**Task objective:**
Give back every entry exactly as it is written, but not the pictures.

□ □ □ □ □

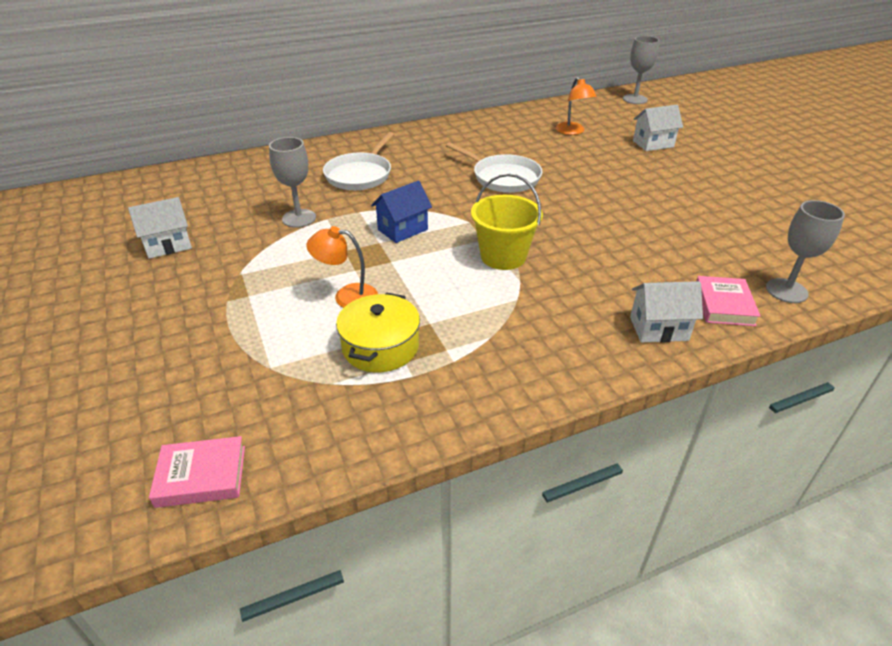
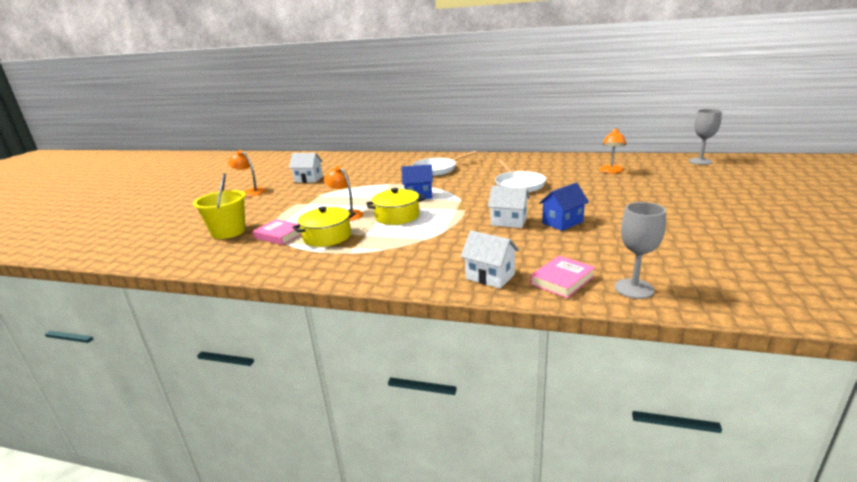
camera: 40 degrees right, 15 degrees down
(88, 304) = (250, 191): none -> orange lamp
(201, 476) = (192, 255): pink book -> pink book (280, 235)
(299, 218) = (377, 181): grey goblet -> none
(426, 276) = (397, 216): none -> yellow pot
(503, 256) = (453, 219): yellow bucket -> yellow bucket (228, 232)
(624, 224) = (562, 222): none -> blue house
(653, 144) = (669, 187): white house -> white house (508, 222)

□ □ □ □ □

**Reply:**
camera: 40 degrees right, 15 degrees down
(88, 304) = (250, 191): none -> orange lamp
(201, 476) = (192, 255): pink book -> pink book (280, 235)
(299, 218) = (377, 181): grey goblet -> none
(426, 276) = (397, 216): none -> yellow pot
(503, 256) = (453, 219): yellow bucket -> yellow bucket (228, 232)
(624, 224) = (562, 222): none -> blue house
(653, 144) = (669, 187): white house -> white house (508, 222)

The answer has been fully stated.